(Problem requirements) Print this span of the material below exactly: the line with "WHITE NOTEBOOK [636,289]", the line with "- → ORANGE DOMINO [449,370]", and every line between them, but nothing else.

(Input)
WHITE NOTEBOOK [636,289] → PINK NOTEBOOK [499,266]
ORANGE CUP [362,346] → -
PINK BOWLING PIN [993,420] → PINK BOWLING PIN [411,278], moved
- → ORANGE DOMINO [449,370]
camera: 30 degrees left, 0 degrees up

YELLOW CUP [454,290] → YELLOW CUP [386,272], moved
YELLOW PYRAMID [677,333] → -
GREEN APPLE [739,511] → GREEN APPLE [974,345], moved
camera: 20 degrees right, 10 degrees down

==

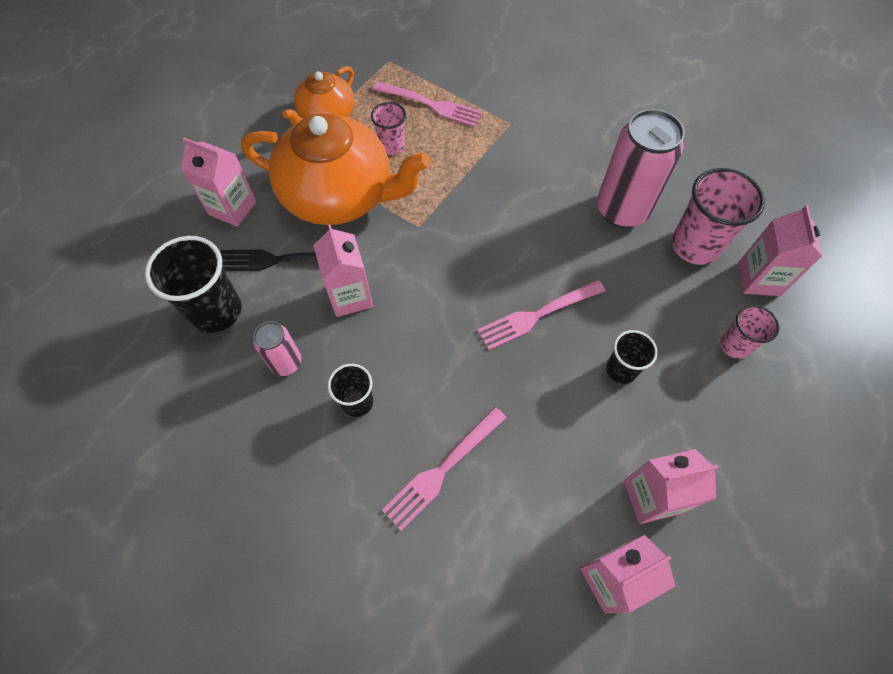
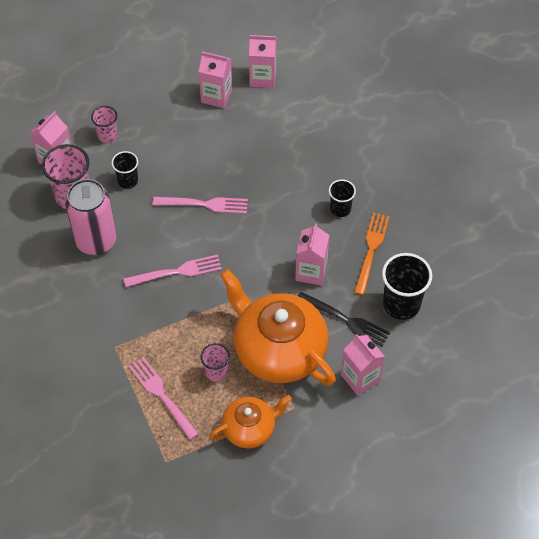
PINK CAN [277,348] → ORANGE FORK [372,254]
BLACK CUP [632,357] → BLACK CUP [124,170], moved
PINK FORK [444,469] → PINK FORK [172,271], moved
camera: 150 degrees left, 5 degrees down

(Answer box)
WHITE NOTEBOOK [636,289] → PINK NOTEBOOK [499,266]
ORANGE CUP [362,346] → -
PINK BOWLING PIN [993,420] → PINK BOWLING PIN [411,278], moved
- → ORANGE DOMINO [449,370]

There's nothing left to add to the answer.